**EXERCISE BRIEF**
Whenever a line below includes "naranja", add it to the tally, then give the total and nothing more.

**Object change descriptions**
BEGIN
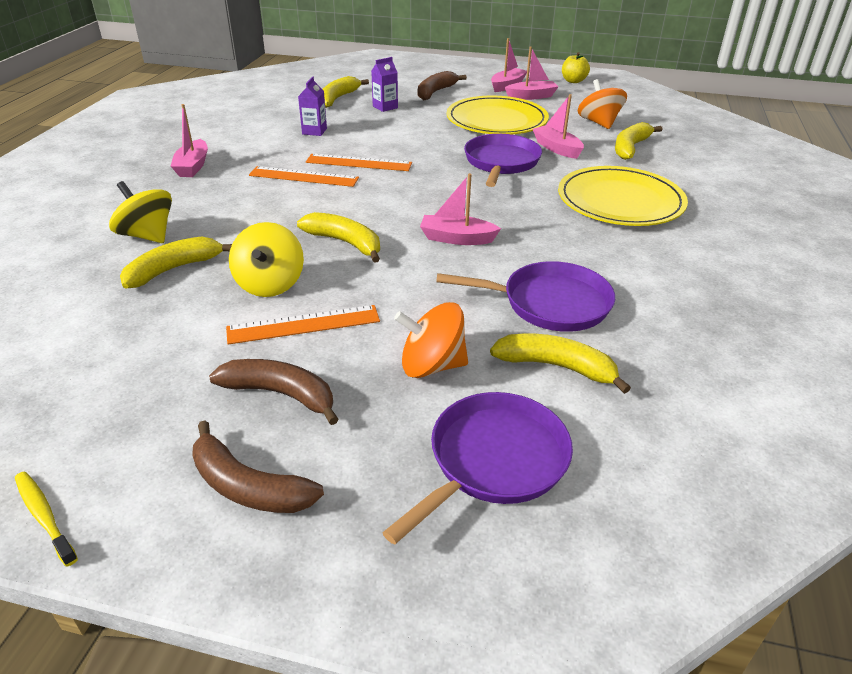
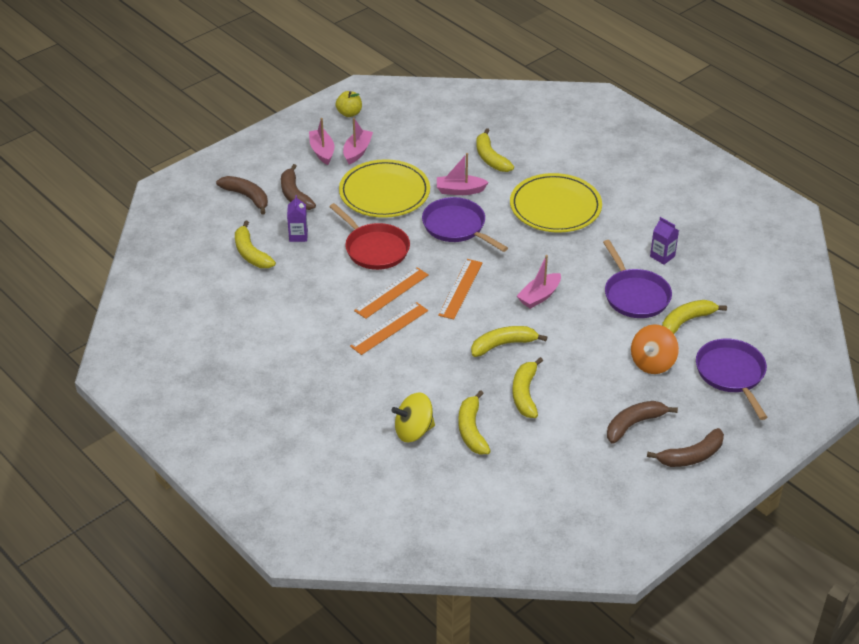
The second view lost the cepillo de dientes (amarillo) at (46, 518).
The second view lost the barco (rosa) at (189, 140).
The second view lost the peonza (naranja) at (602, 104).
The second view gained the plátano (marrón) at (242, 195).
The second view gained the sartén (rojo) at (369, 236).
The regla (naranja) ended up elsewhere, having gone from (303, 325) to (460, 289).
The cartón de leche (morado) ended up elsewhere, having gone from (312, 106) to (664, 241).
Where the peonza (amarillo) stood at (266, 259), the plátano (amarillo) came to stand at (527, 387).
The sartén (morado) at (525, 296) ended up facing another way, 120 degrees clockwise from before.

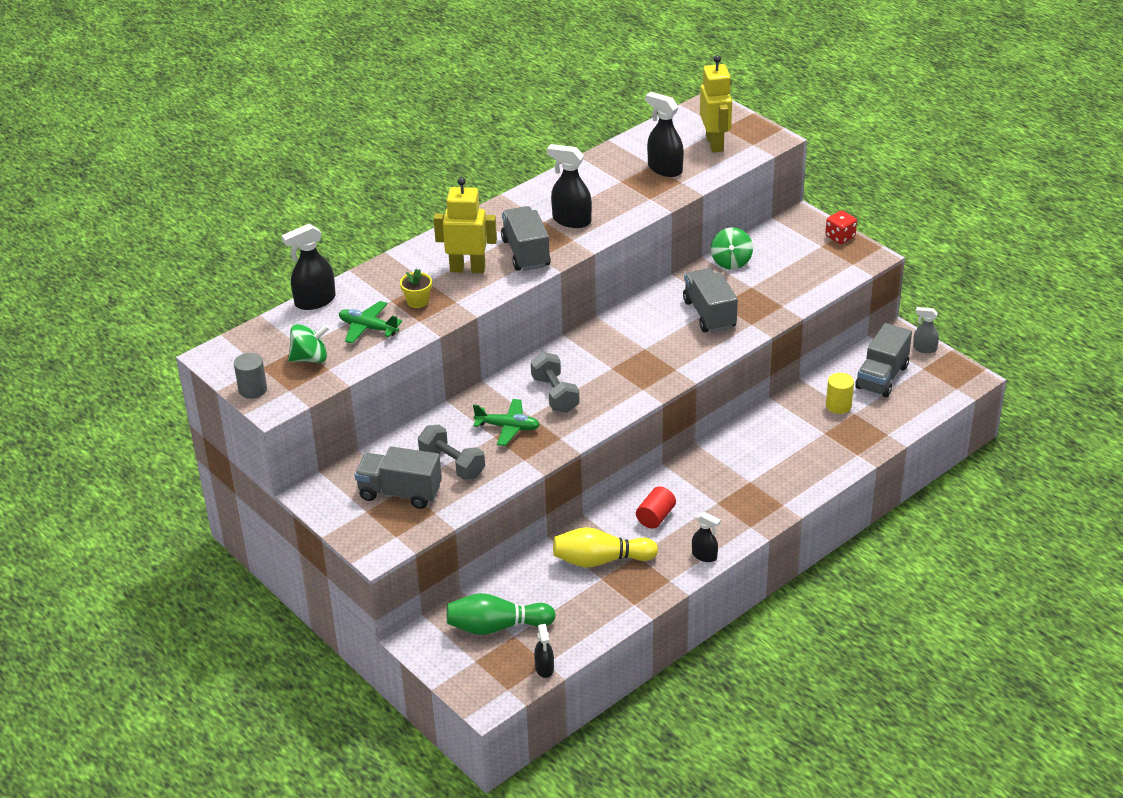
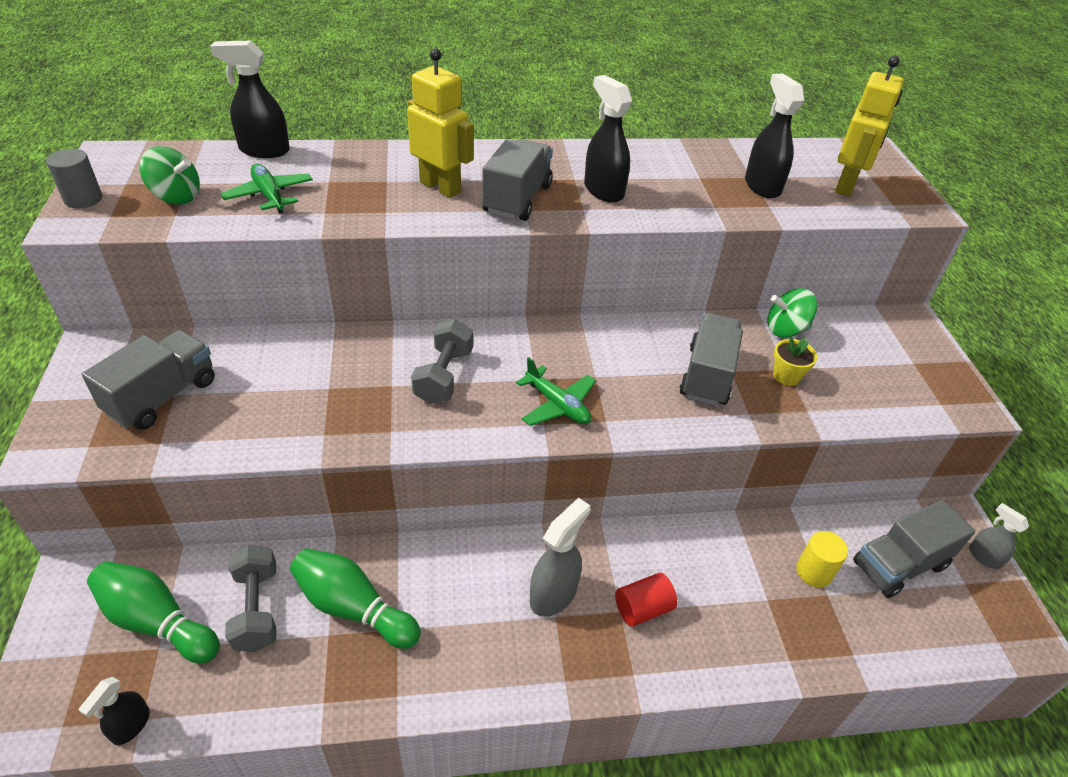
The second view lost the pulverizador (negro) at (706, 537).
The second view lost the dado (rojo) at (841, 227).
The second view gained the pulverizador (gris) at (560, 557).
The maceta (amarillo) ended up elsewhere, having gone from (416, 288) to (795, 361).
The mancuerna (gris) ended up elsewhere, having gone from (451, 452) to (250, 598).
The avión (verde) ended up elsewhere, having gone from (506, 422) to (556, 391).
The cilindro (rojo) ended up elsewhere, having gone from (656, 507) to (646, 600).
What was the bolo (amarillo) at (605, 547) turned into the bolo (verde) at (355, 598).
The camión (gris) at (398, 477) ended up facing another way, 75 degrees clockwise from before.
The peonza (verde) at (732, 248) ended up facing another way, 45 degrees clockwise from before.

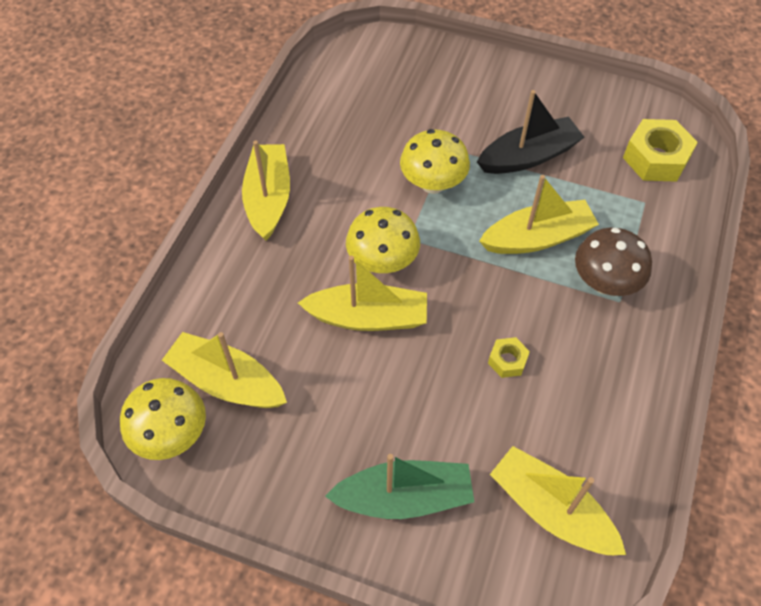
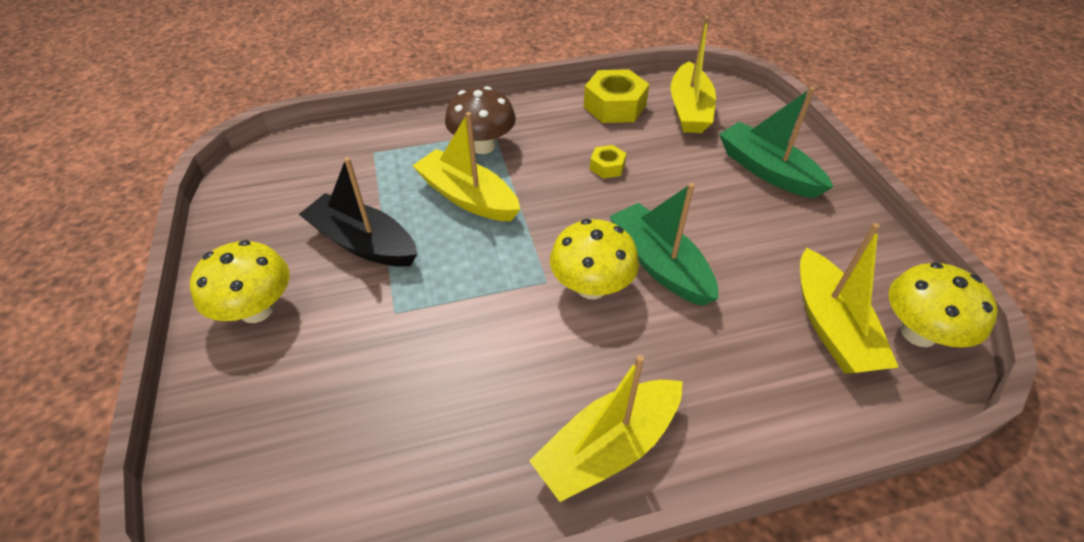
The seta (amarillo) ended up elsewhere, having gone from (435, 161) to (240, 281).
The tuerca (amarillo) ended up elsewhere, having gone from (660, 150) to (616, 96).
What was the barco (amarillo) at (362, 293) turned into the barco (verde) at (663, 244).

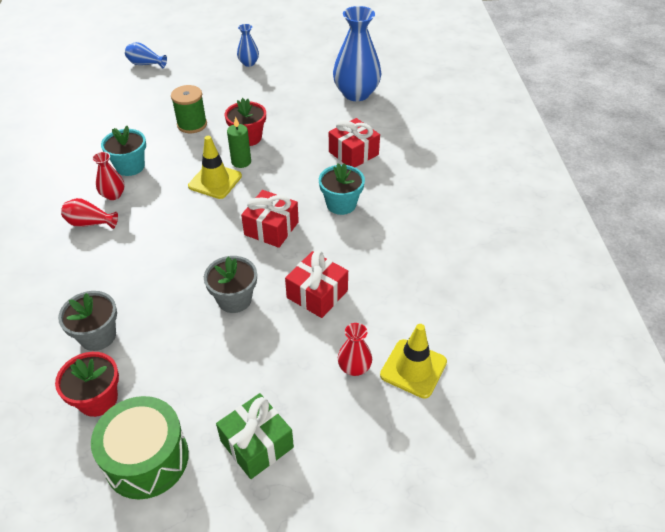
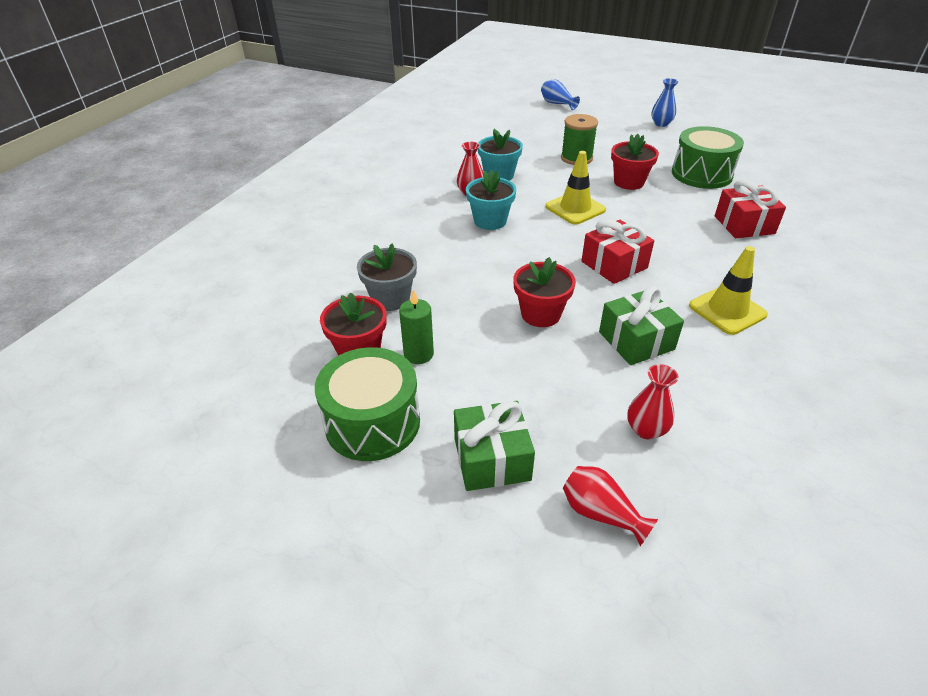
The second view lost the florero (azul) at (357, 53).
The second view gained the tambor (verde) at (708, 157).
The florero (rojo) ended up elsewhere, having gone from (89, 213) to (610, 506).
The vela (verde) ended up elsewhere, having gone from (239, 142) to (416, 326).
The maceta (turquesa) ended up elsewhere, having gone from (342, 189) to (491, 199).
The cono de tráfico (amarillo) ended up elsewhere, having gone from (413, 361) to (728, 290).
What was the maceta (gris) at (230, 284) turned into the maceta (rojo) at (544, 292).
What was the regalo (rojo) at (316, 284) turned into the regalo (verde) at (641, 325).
END
**RESULT OF THE EXERCISE**
2